▶ TRY IT: Using the data below, return all lines in which "wallet" appears.

▶ DATA SUPPLIED:

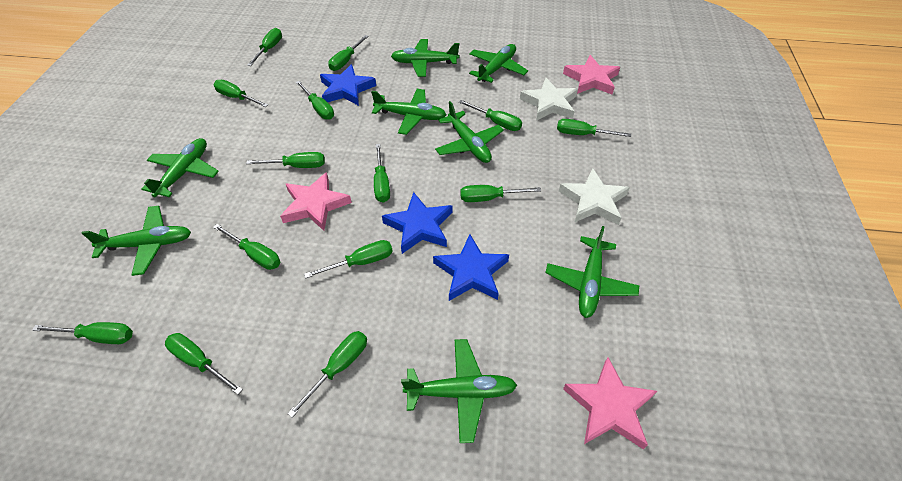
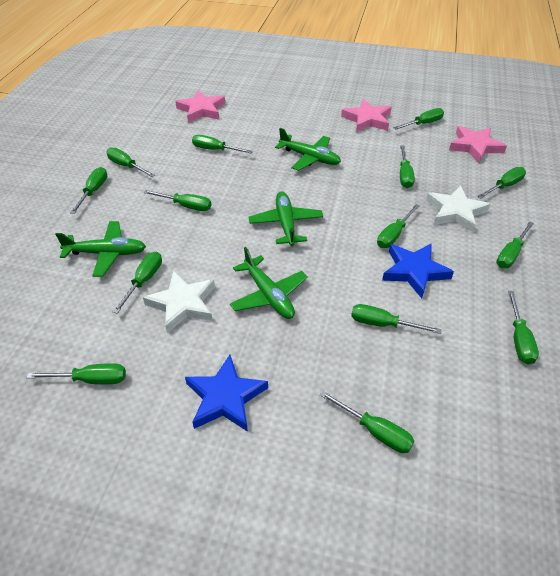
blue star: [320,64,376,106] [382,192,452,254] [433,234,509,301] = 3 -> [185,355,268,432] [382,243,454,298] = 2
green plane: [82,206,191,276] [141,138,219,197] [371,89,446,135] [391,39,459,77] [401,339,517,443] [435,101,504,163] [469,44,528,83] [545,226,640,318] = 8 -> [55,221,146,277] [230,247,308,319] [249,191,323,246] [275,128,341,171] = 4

...

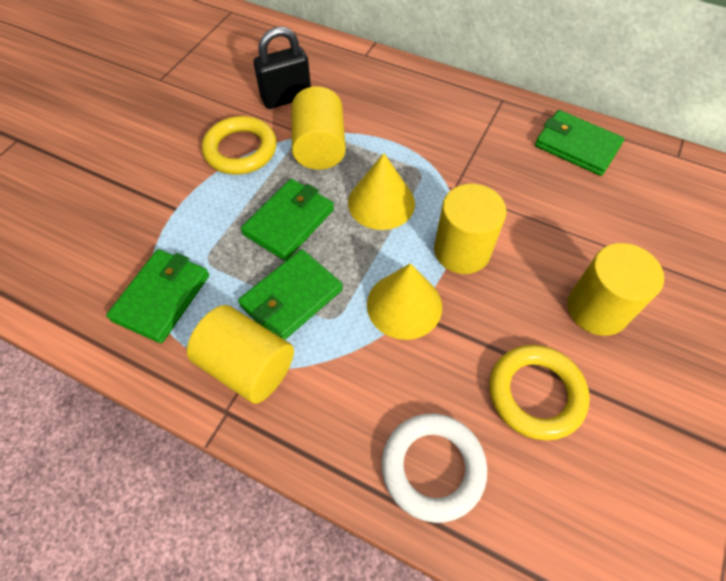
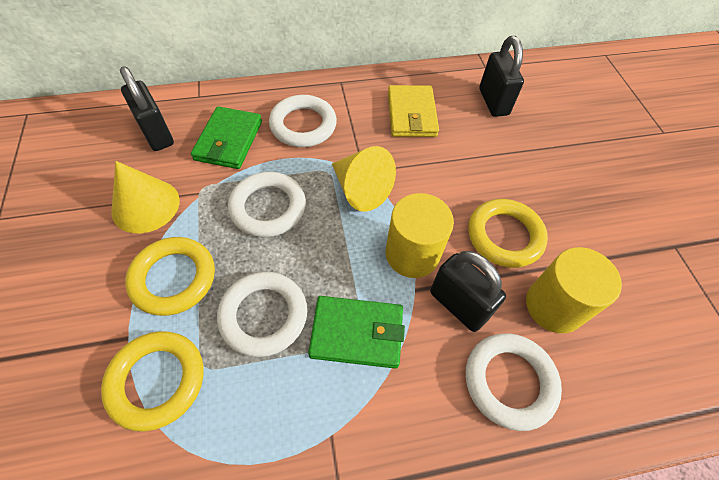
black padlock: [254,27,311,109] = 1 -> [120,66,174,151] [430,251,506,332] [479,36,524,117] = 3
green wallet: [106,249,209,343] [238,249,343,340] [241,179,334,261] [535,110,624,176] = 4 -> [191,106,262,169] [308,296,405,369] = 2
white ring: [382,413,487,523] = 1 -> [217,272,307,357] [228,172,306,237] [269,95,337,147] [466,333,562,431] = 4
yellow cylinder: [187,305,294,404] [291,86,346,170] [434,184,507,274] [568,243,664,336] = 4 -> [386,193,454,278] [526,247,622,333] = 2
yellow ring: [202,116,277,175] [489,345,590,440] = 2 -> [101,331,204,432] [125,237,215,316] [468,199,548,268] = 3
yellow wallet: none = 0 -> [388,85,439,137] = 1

...

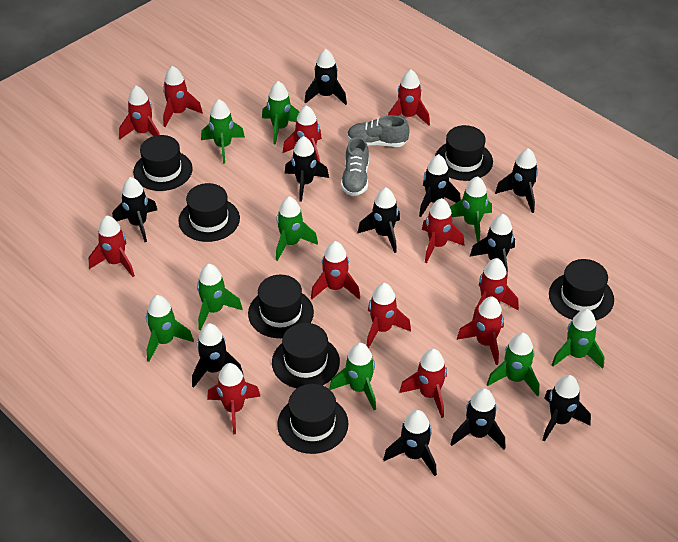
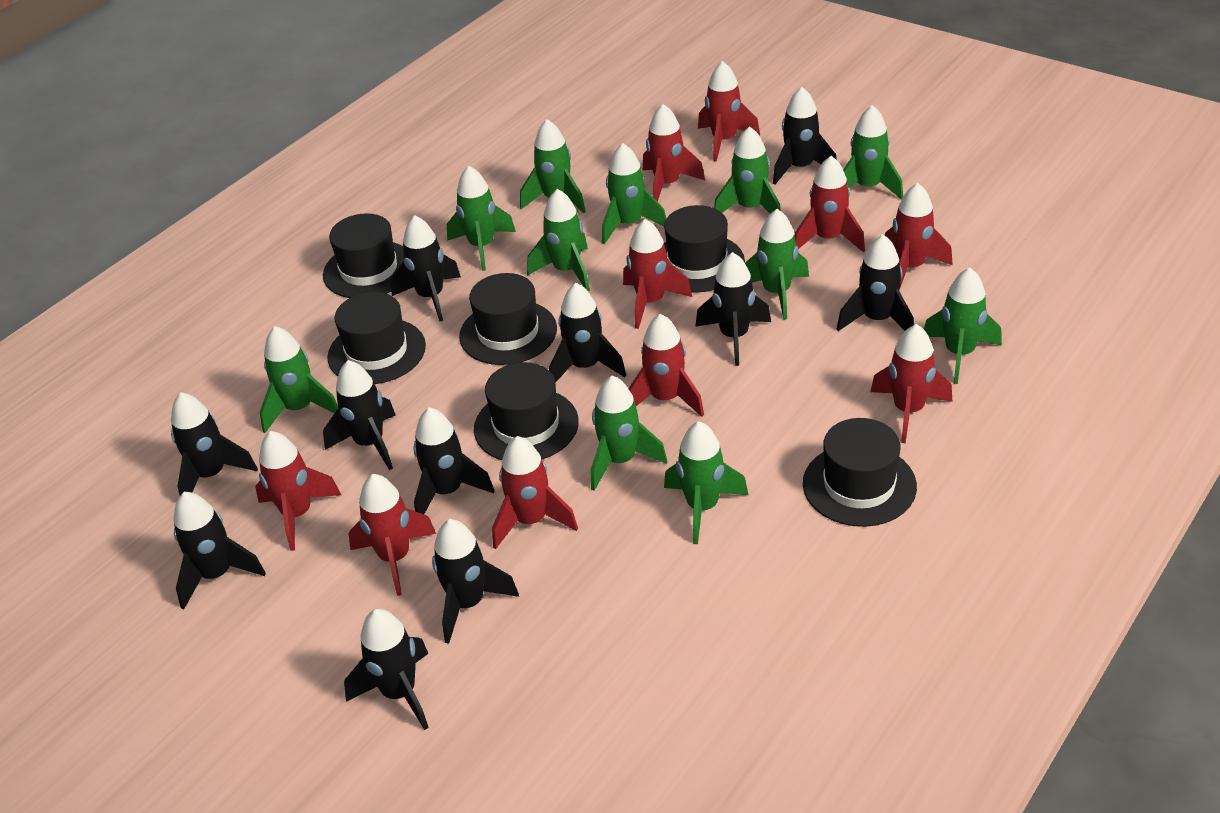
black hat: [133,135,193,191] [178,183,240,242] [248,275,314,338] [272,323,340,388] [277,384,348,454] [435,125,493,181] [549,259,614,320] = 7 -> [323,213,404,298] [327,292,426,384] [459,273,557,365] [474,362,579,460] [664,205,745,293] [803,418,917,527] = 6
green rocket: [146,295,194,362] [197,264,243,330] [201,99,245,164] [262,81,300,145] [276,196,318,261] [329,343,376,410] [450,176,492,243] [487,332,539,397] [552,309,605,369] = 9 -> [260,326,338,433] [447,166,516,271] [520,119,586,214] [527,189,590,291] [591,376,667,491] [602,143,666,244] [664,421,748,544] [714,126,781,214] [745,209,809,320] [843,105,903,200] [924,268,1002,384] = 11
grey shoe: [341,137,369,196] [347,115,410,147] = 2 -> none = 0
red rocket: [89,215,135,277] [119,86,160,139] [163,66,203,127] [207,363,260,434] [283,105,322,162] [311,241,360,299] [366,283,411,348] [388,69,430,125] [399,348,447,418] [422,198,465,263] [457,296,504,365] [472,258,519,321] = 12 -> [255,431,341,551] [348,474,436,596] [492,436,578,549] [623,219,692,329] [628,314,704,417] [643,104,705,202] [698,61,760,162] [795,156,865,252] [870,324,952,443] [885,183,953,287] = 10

▶ EXERCISE ANSWER:
green wallet: [106,249,209,343] [238,249,343,340] [241,179,334,261] [535,110,624,176] = 4 -> [191,106,262,169] [308,296,405,369] = 2
yellow wallet: none = 0 -> [388,85,439,137] = 1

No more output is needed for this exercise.